[Record extracts Boundary: Start]

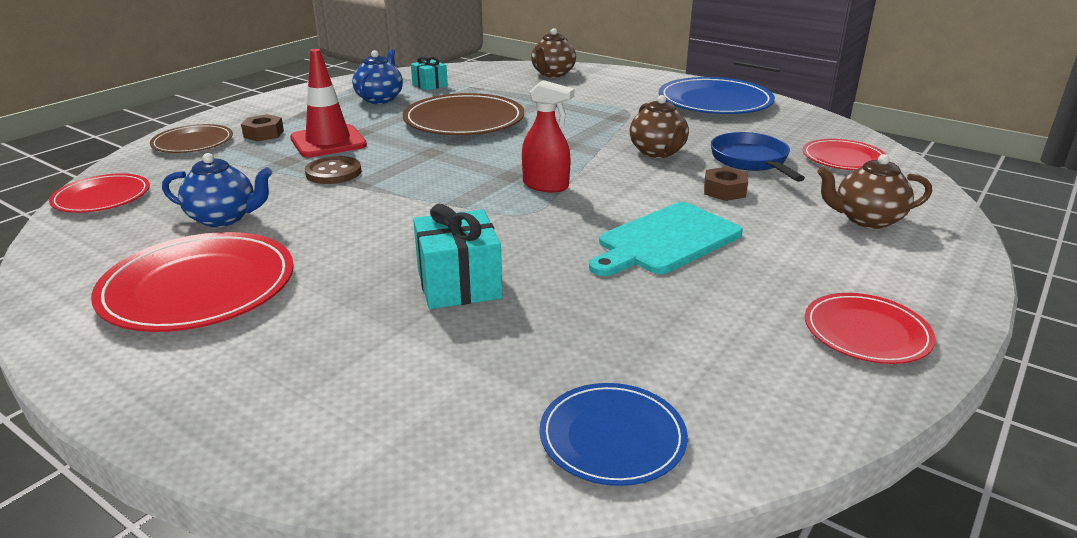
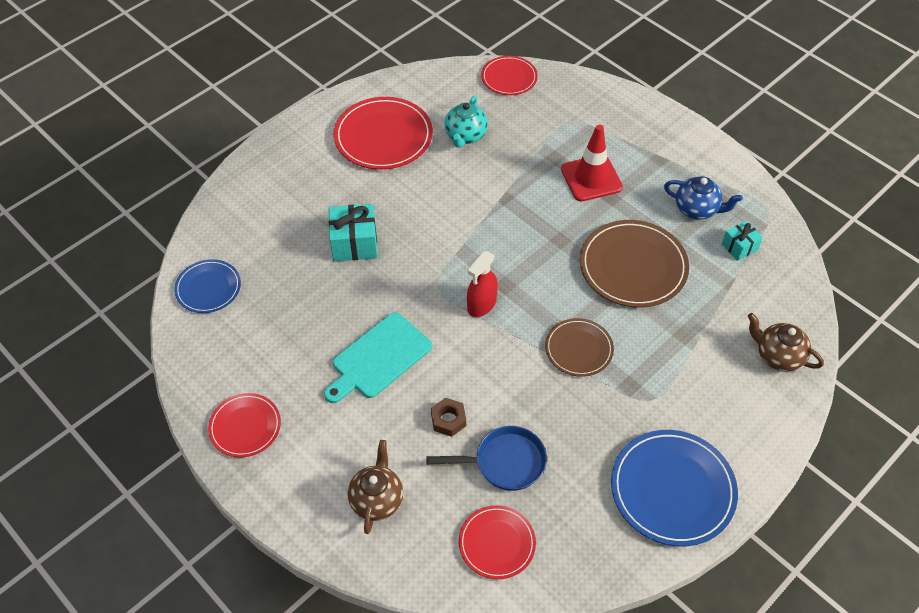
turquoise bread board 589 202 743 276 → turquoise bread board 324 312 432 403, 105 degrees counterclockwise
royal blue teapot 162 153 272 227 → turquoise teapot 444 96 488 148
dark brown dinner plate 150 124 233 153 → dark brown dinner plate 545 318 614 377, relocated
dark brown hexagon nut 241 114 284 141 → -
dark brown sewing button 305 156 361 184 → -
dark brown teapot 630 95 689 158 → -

[Record extracts Boundary: End]

__What needs to be done__
Beginning with the line that holds "royal blue teapot", please give again each line exactly until the records end, and include that final line.

__Written answer__
royal blue teapot 162 153 272 227 → turquoise teapot 444 96 488 148
dark brown dinner plate 150 124 233 153 → dark brown dinner plate 545 318 614 377, relocated
dark brown hexagon nut 241 114 284 141 → -
dark brown sewing button 305 156 361 184 → -
dark brown teapot 630 95 689 158 → -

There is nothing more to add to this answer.